• _AIM OF THE TASK_
Only lines that contain the word "plus" are to be returned from the data below.

Stored items from a collection:
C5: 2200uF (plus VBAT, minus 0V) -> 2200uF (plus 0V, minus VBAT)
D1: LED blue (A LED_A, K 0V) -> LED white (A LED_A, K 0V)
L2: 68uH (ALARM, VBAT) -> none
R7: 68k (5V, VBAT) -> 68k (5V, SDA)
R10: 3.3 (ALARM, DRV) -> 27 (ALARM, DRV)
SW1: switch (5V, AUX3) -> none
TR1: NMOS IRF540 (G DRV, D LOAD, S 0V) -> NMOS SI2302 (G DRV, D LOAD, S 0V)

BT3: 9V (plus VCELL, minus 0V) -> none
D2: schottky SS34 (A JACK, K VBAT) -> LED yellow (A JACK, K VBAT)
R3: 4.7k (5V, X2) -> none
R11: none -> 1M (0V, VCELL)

• _ANSWER AREA_
C5: 2200uF (plus VBAT, minus 0V) -> 2200uF (plus 0V, minus VBAT)
BT3: 9V (plus VCELL, minus 0V) -> none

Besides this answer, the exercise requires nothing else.